──────── Supplied records ────────
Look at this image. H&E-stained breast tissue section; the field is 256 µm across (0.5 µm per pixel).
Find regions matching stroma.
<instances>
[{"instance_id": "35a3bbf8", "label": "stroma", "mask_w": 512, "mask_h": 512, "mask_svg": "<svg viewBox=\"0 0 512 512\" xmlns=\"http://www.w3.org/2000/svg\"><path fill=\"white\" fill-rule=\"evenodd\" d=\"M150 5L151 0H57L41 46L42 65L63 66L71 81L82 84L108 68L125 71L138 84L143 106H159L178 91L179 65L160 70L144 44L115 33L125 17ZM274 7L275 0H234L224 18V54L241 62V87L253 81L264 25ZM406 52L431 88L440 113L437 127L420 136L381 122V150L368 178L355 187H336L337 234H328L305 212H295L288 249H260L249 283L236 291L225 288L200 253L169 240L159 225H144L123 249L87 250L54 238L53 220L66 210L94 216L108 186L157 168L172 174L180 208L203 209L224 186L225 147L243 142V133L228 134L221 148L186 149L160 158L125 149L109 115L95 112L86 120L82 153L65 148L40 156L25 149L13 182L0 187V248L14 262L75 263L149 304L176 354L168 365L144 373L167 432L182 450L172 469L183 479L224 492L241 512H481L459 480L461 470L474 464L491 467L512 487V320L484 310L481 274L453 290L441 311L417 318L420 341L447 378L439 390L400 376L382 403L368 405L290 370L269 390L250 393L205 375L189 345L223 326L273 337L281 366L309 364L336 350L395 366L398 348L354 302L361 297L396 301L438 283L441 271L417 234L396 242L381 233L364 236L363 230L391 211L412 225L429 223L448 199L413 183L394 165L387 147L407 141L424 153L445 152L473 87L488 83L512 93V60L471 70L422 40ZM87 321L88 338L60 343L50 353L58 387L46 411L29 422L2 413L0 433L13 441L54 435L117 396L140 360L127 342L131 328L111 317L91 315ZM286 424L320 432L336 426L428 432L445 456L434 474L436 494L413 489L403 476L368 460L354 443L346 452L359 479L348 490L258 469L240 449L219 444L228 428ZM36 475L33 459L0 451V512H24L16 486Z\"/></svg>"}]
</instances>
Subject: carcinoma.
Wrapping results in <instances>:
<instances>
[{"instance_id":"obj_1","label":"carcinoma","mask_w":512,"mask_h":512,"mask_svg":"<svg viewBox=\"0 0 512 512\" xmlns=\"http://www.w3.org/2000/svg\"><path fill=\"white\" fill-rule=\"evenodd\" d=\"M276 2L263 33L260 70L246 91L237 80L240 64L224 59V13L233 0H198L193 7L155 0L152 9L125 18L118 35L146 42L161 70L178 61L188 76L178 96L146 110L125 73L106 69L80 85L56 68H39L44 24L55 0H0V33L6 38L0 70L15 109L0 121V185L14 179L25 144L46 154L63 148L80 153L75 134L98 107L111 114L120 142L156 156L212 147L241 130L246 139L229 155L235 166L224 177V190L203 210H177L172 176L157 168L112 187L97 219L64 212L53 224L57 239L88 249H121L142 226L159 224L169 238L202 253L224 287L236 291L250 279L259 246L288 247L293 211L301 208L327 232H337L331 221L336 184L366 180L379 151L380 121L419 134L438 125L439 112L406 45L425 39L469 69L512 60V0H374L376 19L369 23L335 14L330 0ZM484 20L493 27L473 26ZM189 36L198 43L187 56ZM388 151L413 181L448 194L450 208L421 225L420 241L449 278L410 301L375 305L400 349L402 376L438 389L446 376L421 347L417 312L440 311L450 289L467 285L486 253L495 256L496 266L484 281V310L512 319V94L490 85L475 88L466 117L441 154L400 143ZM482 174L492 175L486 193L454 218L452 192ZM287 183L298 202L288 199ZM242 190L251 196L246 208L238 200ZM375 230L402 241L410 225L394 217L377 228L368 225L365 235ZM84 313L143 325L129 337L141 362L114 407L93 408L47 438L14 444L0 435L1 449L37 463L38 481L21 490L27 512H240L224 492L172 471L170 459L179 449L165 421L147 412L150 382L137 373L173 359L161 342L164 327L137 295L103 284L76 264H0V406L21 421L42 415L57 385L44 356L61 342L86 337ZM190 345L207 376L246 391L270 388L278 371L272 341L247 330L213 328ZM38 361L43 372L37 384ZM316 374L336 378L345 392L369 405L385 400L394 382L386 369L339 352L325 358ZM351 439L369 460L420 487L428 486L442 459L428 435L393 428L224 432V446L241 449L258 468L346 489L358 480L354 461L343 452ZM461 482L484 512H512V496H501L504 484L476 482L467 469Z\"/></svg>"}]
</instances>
────────
Retype the data in full and match it exactly.

> _Answer_
Look at this image. H&E-stained breast tissue section; the field is 256 µm across (0.5 µm per pixel).
Find regions matching stroma.
<instances>
[{"instance_id": "35a3bbf8", "label": "stroma", "mask_w": 512, "mask_h": 512, "mask_svg": "<svg viewBox=\"0 0 512 512\" xmlns=\"http://www.w3.org/2000/svg\"><path fill=\"white\" fill-rule=\"evenodd\" d=\"M150 5L151 0H57L41 46L42 65L63 66L71 81L82 84L108 68L125 71L138 84L143 106H159L178 91L179 65L160 70L144 44L115 33L125 17ZM274 7L275 0H234L224 18V54L241 62V87L253 81L264 25ZM406 52L431 88L440 113L437 127L420 136L381 122V150L368 178L355 187H336L337 234H328L305 212H295L288 249H260L249 283L236 291L225 288L200 253L169 240L159 225H144L123 249L87 250L54 238L53 220L66 210L94 216L108 186L157 168L172 174L180 208L203 209L224 186L225 147L243 142V133L228 134L221 148L186 149L160 158L125 149L109 115L95 112L86 120L82 153L65 148L40 156L25 149L13 182L0 187V248L14 262L75 263L149 304L176 354L168 365L144 373L167 432L182 450L172 469L183 479L224 492L241 512H481L459 480L461 470L474 464L491 467L512 487V320L484 310L481 274L453 290L441 311L417 318L420 341L447 378L439 390L400 376L382 403L368 405L290 370L269 390L250 393L205 375L189 345L223 326L273 337L281 366L309 364L336 350L395 366L398 348L354 302L361 297L396 301L438 283L441 271L417 234L396 242L381 233L364 236L363 230L391 211L412 225L429 223L448 199L413 183L394 165L387 147L407 141L424 153L445 152L473 87L488 83L512 93V60L471 70L422 40ZM87 321L88 338L60 343L50 353L58 387L46 411L29 422L2 413L0 433L13 441L54 435L117 396L140 360L127 342L131 328L111 317L91 315ZM286 424L320 432L336 426L428 432L445 456L434 474L436 494L413 489L403 476L368 460L354 443L346 452L359 479L348 490L258 469L240 449L219 444L228 428ZM36 475L33 459L0 451V512H24L16 486Z\"/></svg>"}]
</instances>
Subject: carcinoma.
Wrapping results in <instances>:
<instances>
[{"instance_id":"obj_1","label":"carcinoma","mask_w":512,"mask_h":512,"mask_svg":"<svg viewBox=\"0 0 512 512\" xmlns=\"http://www.w3.org/2000/svg\"><path fill=\"white\" fill-rule=\"evenodd\" d=\"M276 2L263 33L260 70L246 91L237 80L240 64L224 59V13L233 0H198L193 7L155 0L152 9L125 18L118 35L146 42L161 70L178 61L188 76L178 96L146 110L125 73L106 69L80 85L56 68H39L44 24L55 0H0V33L6 38L0 70L15 109L0 121V185L14 179L25 144L46 154L63 148L80 153L75 134L98 107L111 114L120 142L156 156L212 147L241 130L246 139L229 155L235 166L224 177V190L203 210H177L172 176L157 168L112 187L97 219L64 212L53 224L57 239L88 249H121L142 226L159 224L169 238L202 253L224 287L236 291L250 279L259 246L288 247L293 211L301 208L327 232H337L331 221L336 184L366 180L379 151L380 121L419 134L438 125L439 112L406 45L425 39L469 69L512 60V0H374L376 19L369 23L335 14L330 0ZM484 20L493 27L473 26ZM189 36L198 43L187 56ZM388 151L413 181L448 194L450 208L421 225L420 241L449 278L410 301L375 305L400 349L402 376L438 389L446 376L421 347L417 312L440 311L450 289L467 285L486 253L495 256L496 266L484 281V310L512 319V94L490 85L475 88L466 117L441 154L400 143ZM482 174L492 175L486 193L454 218L452 192ZM287 183L298 202L288 199ZM242 190L251 196L246 208L238 200ZM375 230L402 241L410 225L394 217L377 228L368 225L365 235ZM84 313L143 325L129 337L141 362L114 407L93 408L47 438L14 444L0 435L1 449L37 463L38 481L21 490L27 512H240L224 492L172 471L170 459L179 449L165 421L147 412L150 382L137 373L173 359L161 342L164 327L137 295L103 284L76 264H0V406L21 421L42 415L57 385L44 356L61 342L86 337ZM190 345L207 376L246 391L270 388L278 371L272 341L247 330L213 328ZM38 361L43 372L37 384ZM316 374L336 378L345 392L369 405L385 400L394 382L386 369L339 352L325 358ZM351 439L369 460L420 487L428 486L442 459L428 435L393 428L224 432V446L241 449L258 468L346 489L358 480L354 461L343 452ZM461 482L484 512H512V496H501L504 484L476 482L467 469Z\"/></svg>"}]
</instances>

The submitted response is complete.